• _Work request_
Pick out all lines of the entries that include the word "none" and copy them.

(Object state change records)
※

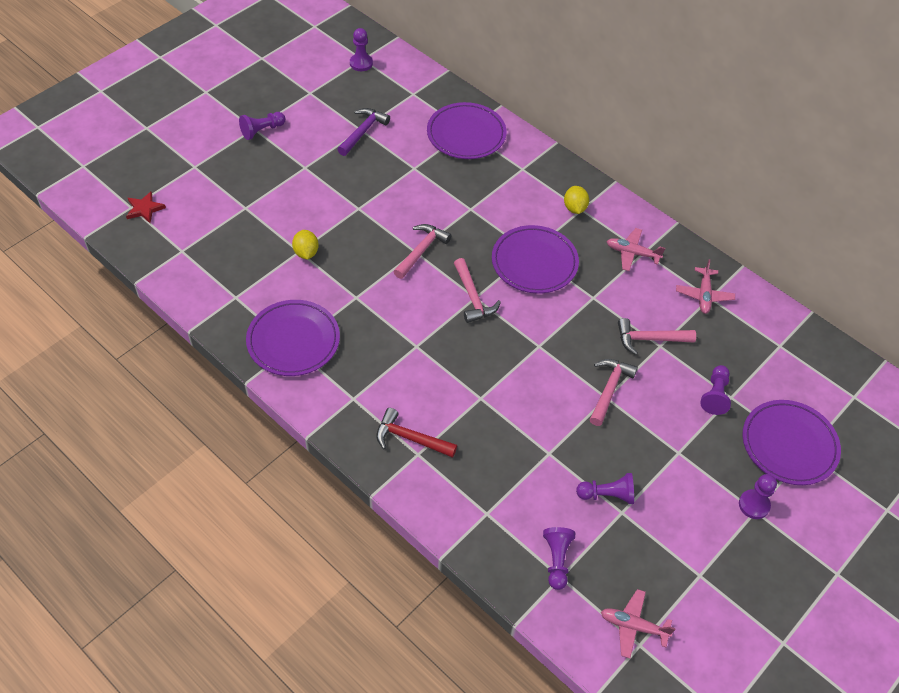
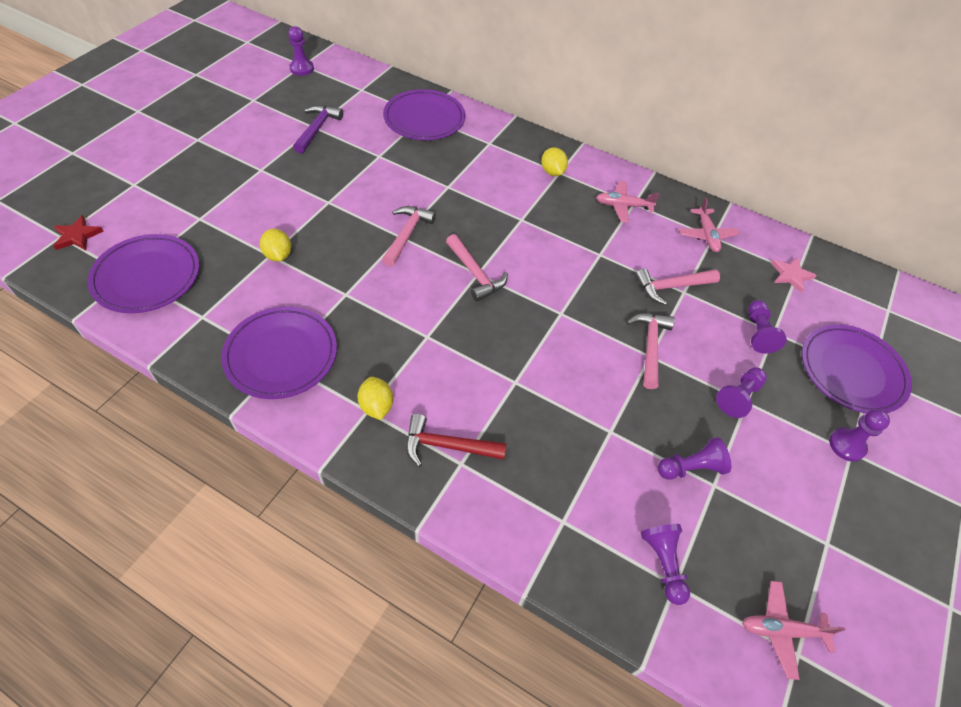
camera: 15 degrees left, 0 degrees up
(262, 130) = (206, 140): purple pawn -> purple pawn (738, 397)
(361, 396) = (376, 406): none -> yellow lemon
(534, 262) = (529, 229): purple plate -> purple plate (147, 277)
(771, 347) = (790, 275): none -> pink star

※

• _Worked solution_
(361, 396) = (376, 406): none -> yellow lemon
(771, 347) = (790, 275): none -> pink star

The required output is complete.